Task prompt:
Among the entries, which lines carry the string "none"? Copy each of them.

Dataset excerpts:
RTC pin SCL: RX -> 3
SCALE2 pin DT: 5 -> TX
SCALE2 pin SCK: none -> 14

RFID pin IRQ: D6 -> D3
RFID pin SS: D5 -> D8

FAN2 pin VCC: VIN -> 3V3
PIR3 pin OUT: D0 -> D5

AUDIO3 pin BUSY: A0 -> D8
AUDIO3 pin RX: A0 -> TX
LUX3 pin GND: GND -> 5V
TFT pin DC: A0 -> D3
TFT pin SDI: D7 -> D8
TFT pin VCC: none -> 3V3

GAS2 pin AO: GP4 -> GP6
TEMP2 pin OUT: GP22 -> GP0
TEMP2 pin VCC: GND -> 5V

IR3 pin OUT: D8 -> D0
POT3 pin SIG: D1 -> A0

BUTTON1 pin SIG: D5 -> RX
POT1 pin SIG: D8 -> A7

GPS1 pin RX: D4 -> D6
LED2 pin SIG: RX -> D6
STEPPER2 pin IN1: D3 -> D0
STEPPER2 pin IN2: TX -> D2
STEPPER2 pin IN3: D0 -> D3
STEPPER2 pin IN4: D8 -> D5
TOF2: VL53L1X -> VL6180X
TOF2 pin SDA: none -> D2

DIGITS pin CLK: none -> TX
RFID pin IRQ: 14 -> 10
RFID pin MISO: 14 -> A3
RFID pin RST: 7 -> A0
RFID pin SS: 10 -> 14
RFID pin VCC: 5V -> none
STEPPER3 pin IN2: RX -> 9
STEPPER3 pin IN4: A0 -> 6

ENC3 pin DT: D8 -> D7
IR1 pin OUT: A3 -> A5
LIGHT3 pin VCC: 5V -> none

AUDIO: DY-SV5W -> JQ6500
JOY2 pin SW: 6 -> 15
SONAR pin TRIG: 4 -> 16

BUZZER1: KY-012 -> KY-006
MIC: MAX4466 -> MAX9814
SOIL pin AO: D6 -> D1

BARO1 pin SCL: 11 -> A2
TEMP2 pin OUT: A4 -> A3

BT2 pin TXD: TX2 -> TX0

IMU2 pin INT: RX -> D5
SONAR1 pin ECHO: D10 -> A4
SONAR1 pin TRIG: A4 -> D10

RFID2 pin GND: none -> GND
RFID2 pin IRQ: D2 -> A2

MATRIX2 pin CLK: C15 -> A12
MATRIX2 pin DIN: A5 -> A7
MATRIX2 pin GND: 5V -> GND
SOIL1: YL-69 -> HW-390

Result of the exercise:
SCALE2 pin SCK: none -> 14
TFT pin VCC: none -> 3V3
TOF2 pin SDA: none -> D2
DIGITS pin CLK: none -> TX
RFID pin VCC: 5V -> none
LIGHT3 pin VCC: 5V -> none
RFID2 pin GND: none -> GND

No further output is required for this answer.